-------- Exercise data --------

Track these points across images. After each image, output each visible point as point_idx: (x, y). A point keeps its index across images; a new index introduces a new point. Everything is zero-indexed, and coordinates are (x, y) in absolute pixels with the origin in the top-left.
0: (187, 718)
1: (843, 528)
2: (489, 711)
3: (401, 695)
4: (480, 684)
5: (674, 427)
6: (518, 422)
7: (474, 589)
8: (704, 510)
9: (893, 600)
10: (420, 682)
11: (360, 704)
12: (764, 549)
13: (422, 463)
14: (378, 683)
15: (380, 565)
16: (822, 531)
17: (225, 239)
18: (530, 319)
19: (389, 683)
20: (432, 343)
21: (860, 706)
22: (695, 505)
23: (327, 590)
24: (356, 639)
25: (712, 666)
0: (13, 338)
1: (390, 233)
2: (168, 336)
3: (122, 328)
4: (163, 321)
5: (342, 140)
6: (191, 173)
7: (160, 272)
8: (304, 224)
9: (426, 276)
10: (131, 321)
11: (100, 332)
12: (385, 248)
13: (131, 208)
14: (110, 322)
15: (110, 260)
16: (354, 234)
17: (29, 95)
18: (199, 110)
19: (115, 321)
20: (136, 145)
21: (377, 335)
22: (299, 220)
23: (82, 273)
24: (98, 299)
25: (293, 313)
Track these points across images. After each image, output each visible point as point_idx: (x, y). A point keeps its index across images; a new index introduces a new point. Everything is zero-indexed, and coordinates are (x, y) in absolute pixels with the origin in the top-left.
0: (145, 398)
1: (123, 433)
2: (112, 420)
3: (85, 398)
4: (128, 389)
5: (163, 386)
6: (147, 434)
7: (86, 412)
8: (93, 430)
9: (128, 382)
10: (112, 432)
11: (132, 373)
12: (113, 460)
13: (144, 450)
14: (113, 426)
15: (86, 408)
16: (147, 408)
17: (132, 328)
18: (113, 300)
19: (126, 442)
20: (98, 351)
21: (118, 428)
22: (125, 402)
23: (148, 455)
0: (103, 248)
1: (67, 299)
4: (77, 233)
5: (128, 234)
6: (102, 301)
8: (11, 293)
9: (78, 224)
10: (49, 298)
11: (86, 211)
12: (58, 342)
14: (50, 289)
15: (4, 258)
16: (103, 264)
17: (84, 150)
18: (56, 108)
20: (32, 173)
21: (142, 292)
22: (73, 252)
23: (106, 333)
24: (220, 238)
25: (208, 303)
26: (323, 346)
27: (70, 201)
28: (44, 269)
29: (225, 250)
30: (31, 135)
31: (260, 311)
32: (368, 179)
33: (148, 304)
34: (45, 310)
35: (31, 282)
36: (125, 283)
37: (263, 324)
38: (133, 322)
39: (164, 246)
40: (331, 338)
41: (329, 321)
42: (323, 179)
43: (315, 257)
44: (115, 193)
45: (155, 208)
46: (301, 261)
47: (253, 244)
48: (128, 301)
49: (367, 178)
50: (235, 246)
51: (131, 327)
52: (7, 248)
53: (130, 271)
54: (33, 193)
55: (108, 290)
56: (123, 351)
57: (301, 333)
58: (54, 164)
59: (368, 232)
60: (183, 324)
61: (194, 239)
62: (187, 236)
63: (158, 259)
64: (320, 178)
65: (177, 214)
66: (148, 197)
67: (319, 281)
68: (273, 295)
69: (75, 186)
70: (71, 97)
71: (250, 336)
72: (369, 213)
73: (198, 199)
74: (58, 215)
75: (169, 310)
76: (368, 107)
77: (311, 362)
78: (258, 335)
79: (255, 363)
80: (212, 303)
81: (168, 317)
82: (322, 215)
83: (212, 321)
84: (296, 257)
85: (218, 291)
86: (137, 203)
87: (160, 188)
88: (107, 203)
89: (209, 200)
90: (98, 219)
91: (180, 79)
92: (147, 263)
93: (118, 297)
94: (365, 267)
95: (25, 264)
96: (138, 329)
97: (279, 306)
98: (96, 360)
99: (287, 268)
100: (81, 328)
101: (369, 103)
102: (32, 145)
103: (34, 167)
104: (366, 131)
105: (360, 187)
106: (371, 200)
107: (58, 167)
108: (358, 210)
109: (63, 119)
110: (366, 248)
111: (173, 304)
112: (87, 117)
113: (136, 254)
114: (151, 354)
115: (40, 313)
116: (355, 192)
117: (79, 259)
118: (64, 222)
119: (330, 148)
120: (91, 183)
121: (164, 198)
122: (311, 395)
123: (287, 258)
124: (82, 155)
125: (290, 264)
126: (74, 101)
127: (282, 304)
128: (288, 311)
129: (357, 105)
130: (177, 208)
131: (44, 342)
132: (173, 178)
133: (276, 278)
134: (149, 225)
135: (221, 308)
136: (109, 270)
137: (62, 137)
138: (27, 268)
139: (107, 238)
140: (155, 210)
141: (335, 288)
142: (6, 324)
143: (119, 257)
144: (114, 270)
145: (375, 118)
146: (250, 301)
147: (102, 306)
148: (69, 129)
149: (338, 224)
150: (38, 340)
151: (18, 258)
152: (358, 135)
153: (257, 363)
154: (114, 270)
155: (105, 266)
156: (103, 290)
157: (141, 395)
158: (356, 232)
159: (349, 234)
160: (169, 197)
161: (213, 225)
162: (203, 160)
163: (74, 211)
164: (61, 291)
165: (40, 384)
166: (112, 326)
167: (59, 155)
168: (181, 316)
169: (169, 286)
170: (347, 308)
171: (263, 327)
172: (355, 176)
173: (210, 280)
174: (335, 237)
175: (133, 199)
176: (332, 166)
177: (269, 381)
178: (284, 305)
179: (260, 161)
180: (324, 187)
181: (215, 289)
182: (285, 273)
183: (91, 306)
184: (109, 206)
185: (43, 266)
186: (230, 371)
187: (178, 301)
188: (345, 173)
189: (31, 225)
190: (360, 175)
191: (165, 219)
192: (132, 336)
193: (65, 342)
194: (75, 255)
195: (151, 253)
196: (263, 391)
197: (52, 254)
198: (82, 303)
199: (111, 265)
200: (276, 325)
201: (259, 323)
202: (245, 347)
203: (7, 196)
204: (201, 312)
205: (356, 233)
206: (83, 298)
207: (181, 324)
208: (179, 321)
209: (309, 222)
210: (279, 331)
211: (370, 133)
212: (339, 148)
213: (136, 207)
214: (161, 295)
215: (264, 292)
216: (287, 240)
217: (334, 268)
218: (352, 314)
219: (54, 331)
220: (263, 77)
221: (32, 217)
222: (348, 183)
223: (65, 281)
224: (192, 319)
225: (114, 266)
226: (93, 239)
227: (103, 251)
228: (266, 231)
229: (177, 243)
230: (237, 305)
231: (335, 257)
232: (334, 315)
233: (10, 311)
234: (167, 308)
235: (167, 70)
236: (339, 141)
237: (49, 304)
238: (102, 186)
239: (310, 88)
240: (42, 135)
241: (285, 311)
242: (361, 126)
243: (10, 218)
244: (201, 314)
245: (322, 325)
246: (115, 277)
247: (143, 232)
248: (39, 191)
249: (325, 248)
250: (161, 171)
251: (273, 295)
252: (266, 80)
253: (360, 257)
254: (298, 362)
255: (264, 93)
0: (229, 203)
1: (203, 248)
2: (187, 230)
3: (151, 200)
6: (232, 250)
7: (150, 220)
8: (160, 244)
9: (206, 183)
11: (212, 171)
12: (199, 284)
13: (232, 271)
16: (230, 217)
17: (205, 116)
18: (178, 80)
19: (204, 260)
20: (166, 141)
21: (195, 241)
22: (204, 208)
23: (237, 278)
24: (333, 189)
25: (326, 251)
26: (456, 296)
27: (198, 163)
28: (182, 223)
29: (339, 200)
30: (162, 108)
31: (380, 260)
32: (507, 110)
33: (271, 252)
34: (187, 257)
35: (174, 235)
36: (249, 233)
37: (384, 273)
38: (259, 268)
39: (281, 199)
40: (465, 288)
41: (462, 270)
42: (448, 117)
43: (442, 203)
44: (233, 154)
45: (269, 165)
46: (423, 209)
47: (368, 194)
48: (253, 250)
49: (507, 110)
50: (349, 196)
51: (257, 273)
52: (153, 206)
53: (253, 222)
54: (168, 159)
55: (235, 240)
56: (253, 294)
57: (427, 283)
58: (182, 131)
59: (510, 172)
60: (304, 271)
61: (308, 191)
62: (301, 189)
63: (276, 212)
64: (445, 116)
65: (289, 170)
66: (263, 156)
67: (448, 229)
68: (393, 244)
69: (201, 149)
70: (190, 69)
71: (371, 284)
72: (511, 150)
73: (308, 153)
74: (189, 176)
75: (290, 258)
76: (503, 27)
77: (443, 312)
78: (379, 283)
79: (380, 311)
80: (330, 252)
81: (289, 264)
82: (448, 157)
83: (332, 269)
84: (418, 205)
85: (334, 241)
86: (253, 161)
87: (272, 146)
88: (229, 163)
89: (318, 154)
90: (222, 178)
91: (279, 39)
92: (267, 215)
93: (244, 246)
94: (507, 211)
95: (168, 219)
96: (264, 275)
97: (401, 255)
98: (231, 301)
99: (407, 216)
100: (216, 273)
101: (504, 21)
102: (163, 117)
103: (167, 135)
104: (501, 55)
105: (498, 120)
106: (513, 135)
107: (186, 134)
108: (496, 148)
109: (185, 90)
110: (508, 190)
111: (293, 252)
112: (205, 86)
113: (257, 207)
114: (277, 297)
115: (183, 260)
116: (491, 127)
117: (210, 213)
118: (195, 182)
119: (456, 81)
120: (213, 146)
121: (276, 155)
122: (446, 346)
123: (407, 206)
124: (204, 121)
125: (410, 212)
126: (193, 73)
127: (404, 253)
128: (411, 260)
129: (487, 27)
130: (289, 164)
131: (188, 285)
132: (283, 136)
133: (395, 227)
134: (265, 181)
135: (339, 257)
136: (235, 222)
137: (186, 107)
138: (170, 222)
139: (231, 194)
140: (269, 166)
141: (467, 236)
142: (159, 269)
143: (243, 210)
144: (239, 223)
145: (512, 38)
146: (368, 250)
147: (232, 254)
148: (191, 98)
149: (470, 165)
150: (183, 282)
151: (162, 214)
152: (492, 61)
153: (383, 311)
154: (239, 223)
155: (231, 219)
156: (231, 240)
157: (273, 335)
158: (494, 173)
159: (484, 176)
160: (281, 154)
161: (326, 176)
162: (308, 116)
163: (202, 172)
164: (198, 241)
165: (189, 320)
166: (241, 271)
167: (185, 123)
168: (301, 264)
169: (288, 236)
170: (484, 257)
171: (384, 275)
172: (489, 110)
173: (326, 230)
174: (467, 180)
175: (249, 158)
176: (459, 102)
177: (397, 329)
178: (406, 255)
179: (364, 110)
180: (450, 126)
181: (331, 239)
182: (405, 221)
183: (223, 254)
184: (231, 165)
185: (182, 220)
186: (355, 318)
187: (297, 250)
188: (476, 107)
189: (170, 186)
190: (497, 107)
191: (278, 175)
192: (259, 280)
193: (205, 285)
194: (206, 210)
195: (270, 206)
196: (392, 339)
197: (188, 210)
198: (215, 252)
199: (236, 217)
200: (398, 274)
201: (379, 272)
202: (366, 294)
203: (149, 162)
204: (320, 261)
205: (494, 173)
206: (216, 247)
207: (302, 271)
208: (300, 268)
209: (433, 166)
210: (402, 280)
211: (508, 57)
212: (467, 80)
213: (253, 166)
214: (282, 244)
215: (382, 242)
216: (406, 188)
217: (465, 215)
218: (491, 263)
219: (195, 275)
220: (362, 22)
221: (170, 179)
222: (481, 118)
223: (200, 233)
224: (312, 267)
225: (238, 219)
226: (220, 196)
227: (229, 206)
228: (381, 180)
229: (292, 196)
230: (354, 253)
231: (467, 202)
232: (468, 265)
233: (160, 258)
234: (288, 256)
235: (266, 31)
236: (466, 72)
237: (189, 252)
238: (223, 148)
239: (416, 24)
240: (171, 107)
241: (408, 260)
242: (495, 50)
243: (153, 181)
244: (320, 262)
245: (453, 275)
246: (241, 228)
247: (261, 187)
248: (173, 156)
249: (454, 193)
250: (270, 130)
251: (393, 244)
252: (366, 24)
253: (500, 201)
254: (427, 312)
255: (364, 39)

--------

# Work required:
Please output the lines of the records from the one containing "24: (220, 238)" through the one containing "45: (155, 208)" as a JSON list of strings, one string per line, skipping any blank lines.

# The reply:
[
  "24: (220, 238)",
  "25: (208, 303)",
  "26: (323, 346)",
  "27: (70, 201)",
  "28: (44, 269)",
  "29: (225, 250)",
  "30: (31, 135)",
  "31: (260, 311)",
  "32: (368, 179)",
  "33: (148, 304)",
  "34: (45, 310)",
  "35: (31, 282)",
  "36: (125, 283)",
  "37: (263, 324)",
  "38: (133, 322)",
  "39: (164, 246)",
  "40: (331, 338)",
  "41: (329, 321)",
  "42: (323, 179)",
  "43: (315, 257)",
  "44: (115, 193)",
  "45: (155, 208)"
]